▶ [What the exercise asks] Exact transcription of the following records is needed, with every picture dropped.

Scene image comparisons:
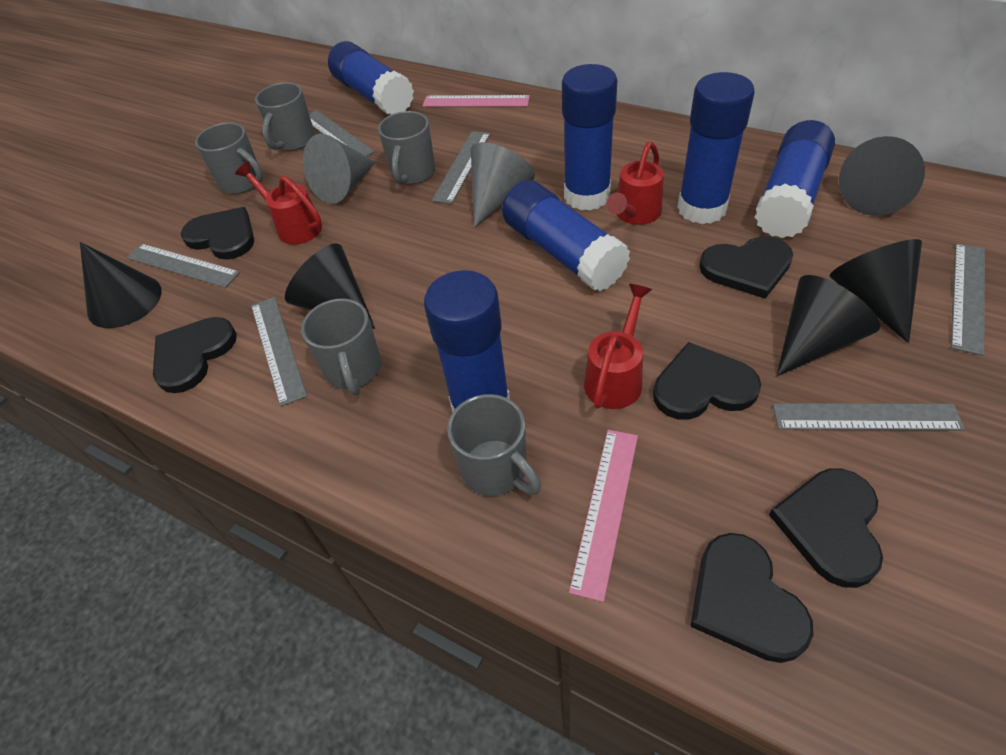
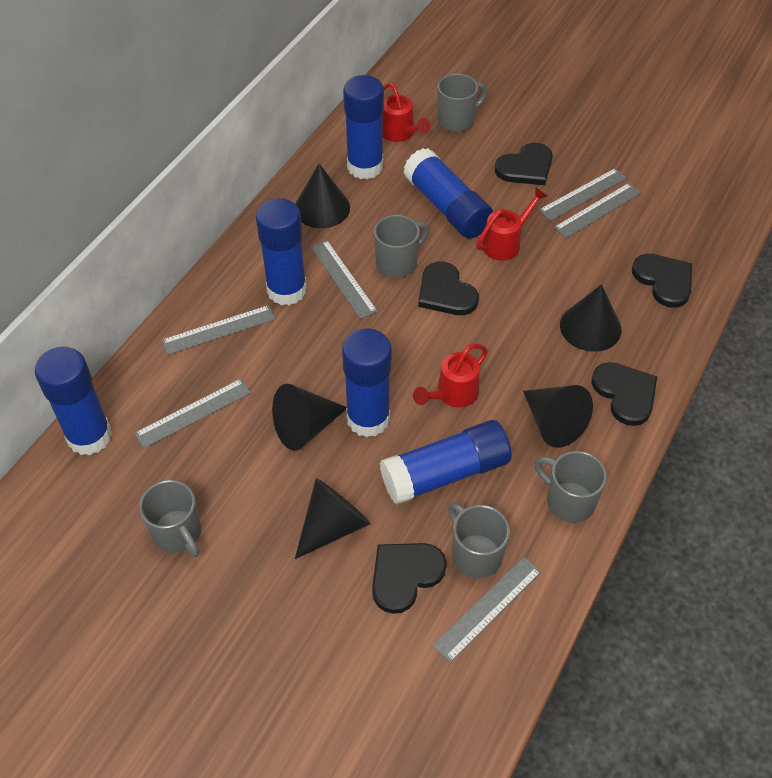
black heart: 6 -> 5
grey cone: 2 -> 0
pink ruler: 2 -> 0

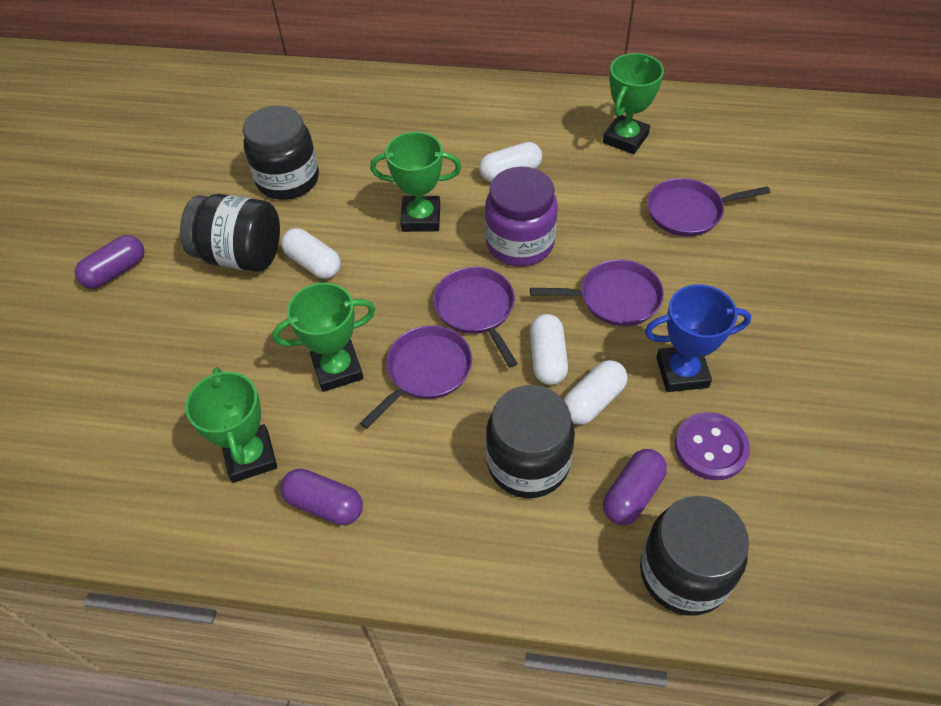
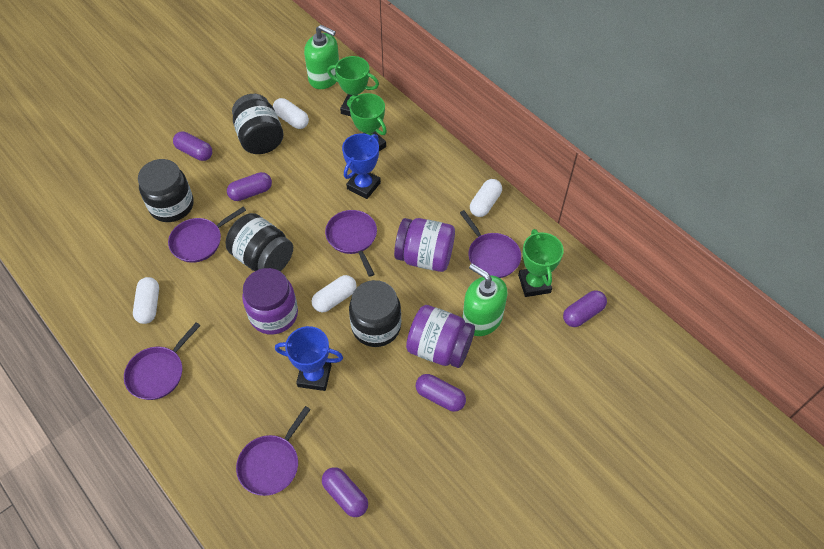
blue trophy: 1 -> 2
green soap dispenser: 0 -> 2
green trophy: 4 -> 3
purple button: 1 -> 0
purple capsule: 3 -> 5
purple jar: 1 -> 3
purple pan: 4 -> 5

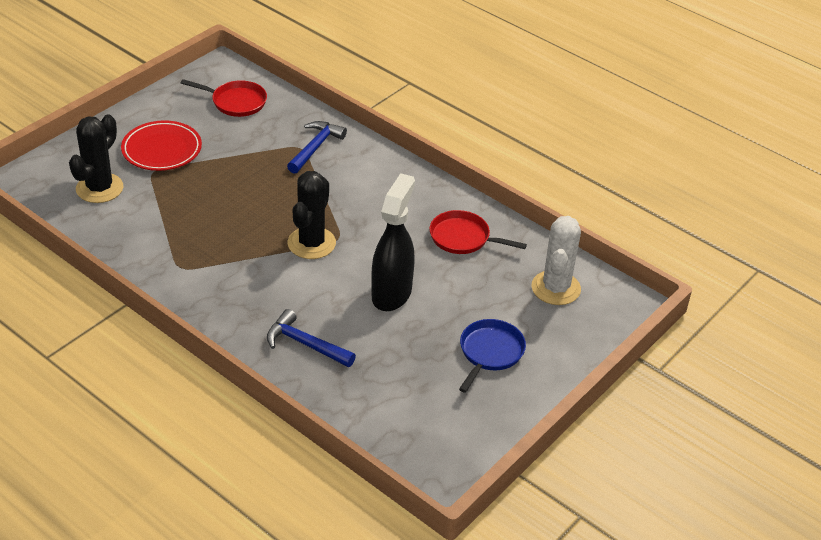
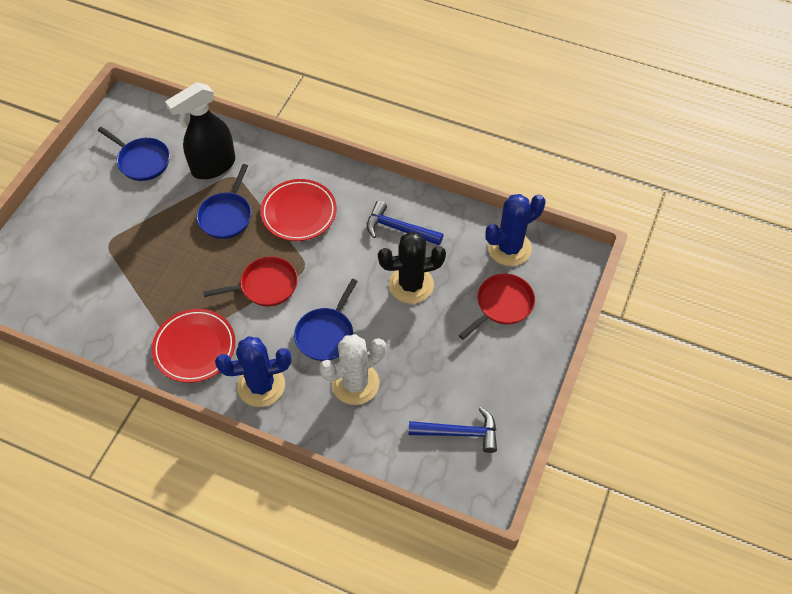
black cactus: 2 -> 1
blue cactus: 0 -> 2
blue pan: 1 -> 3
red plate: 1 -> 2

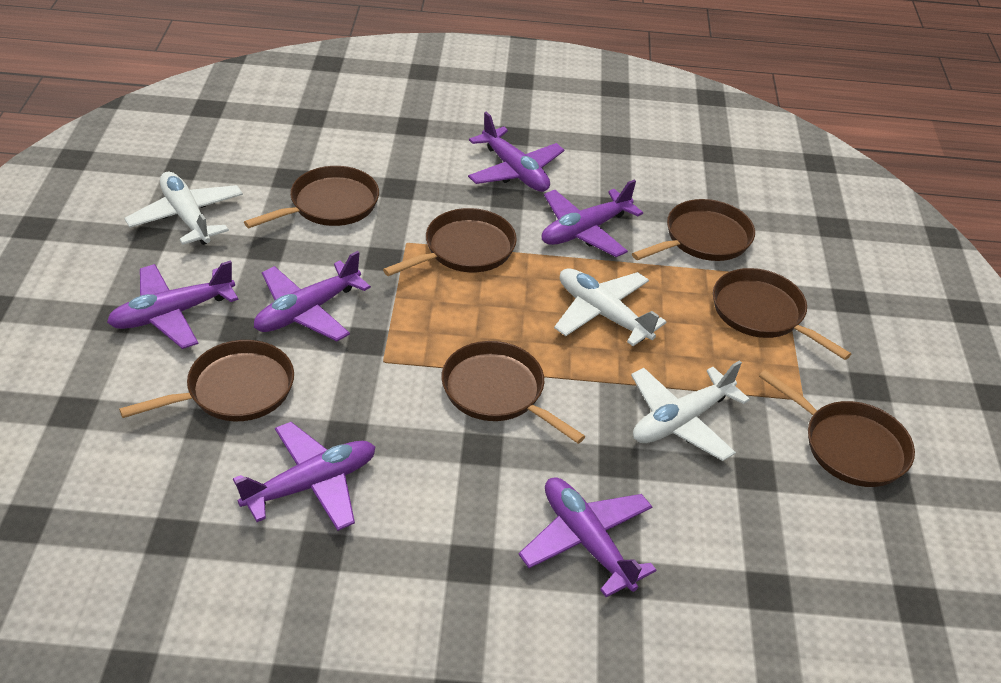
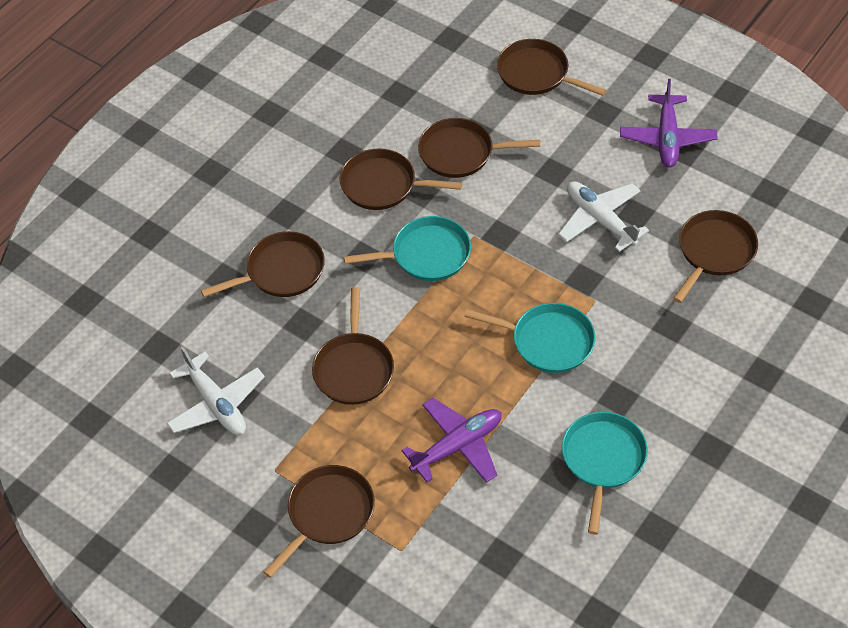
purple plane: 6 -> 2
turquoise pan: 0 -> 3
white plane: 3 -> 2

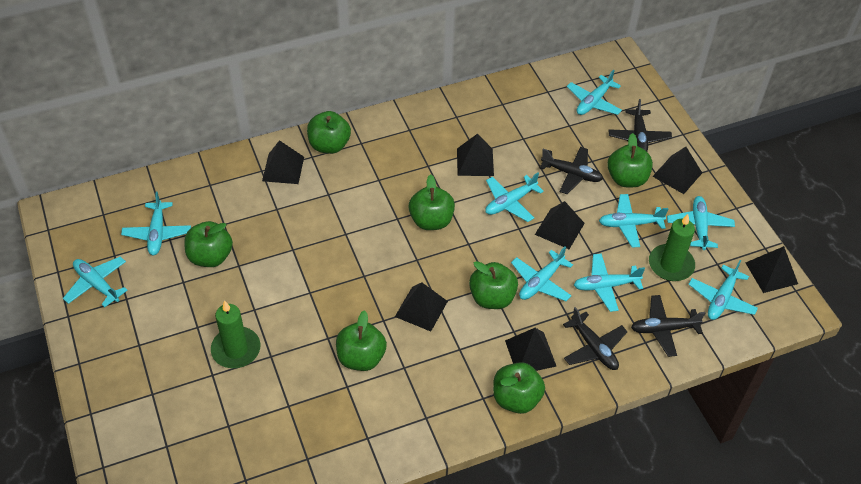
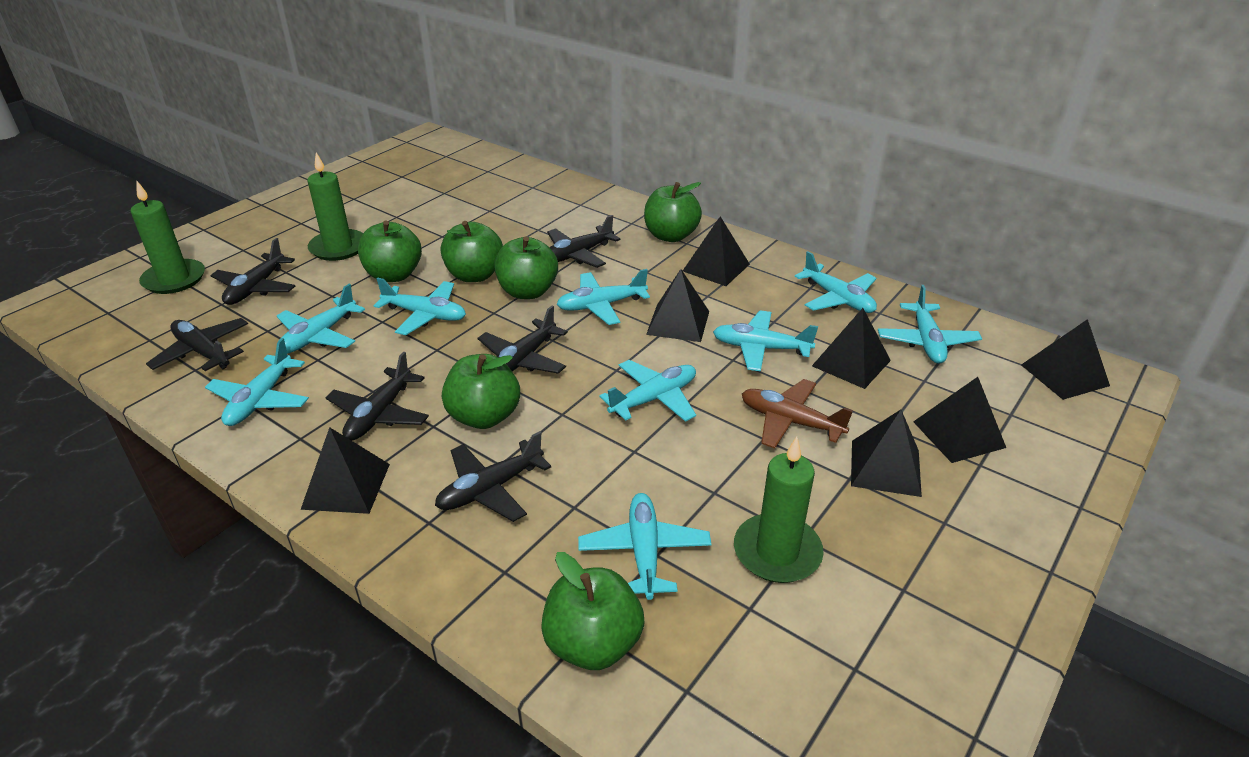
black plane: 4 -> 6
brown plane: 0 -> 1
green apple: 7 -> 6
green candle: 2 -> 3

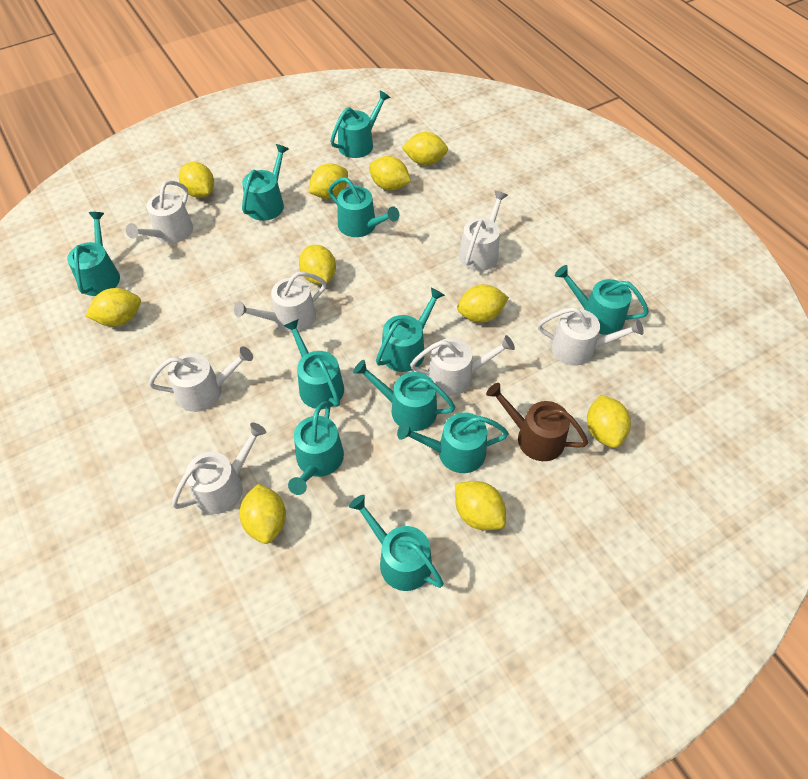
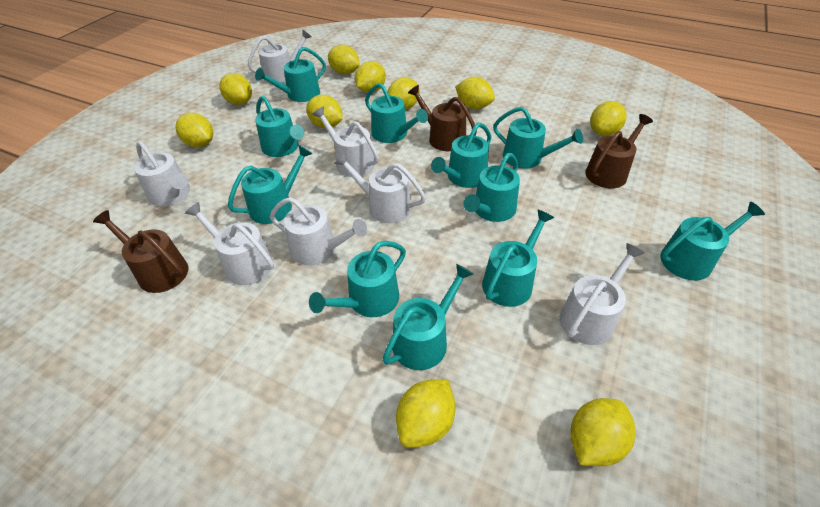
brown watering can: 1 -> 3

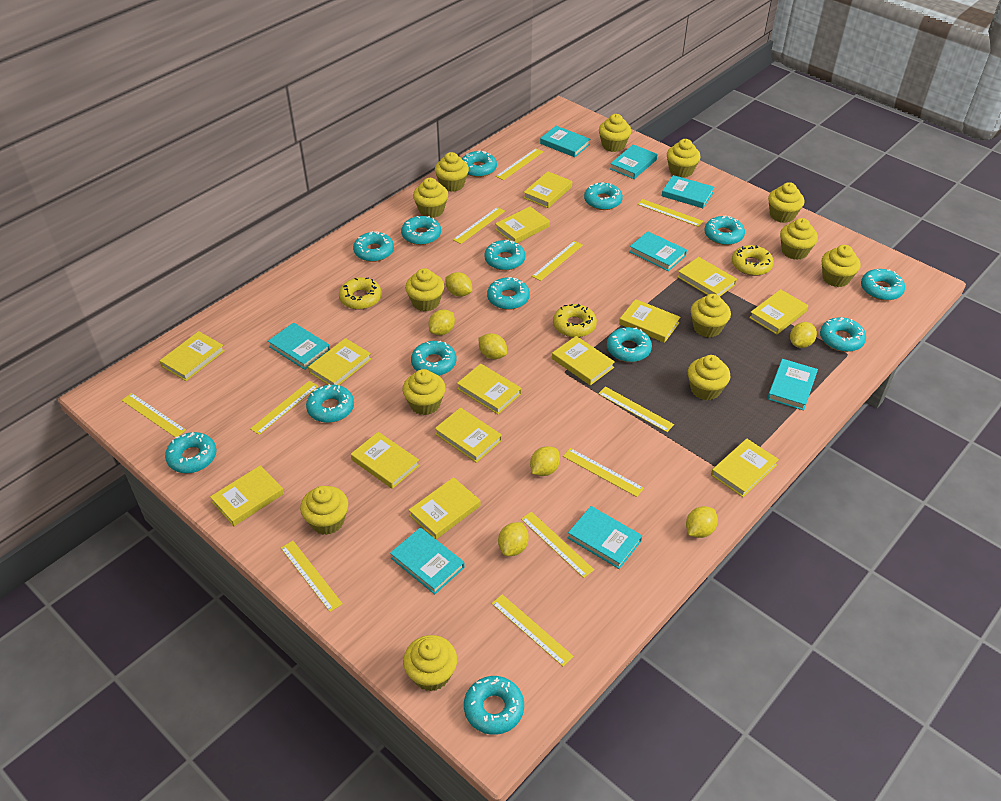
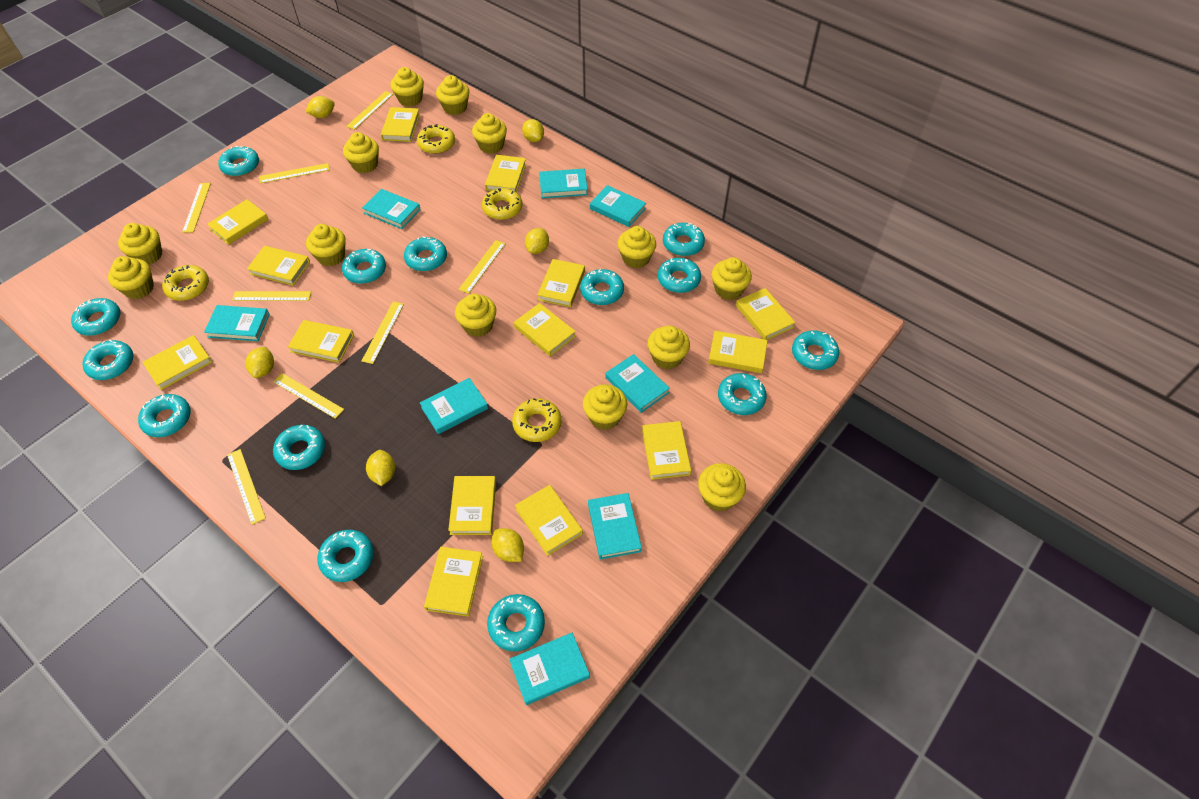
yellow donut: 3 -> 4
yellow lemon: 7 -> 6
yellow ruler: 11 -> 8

▶ [Answer to the problem]
black heart: 6 -> 5
grey cone: 2 -> 0
pink ruler: 2 -> 0

blue trophy: 1 -> 2
green soap dispenser: 0 -> 2
green trophy: 4 -> 3
purple button: 1 -> 0
purple capsule: 3 -> 5
purple jar: 1 -> 3
purple pan: 4 -> 5

black cactus: 2 -> 1
blue cactus: 0 -> 2
blue pan: 1 -> 3
red plate: 1 -> 2

purple plane: 6 -> 2
turquoise pan: 0 -> 3
white plane: 3 -> 2

black plane: 4 -> 6
brown plane: 0 -> 1
green apple: 7 -> 6
green candle: 2 -> 3

brown watering can: 1 -> 3

yellow donut: 3 -> 4
yellow lemon: 7 -> 6
yellow ruler: 11 -> 8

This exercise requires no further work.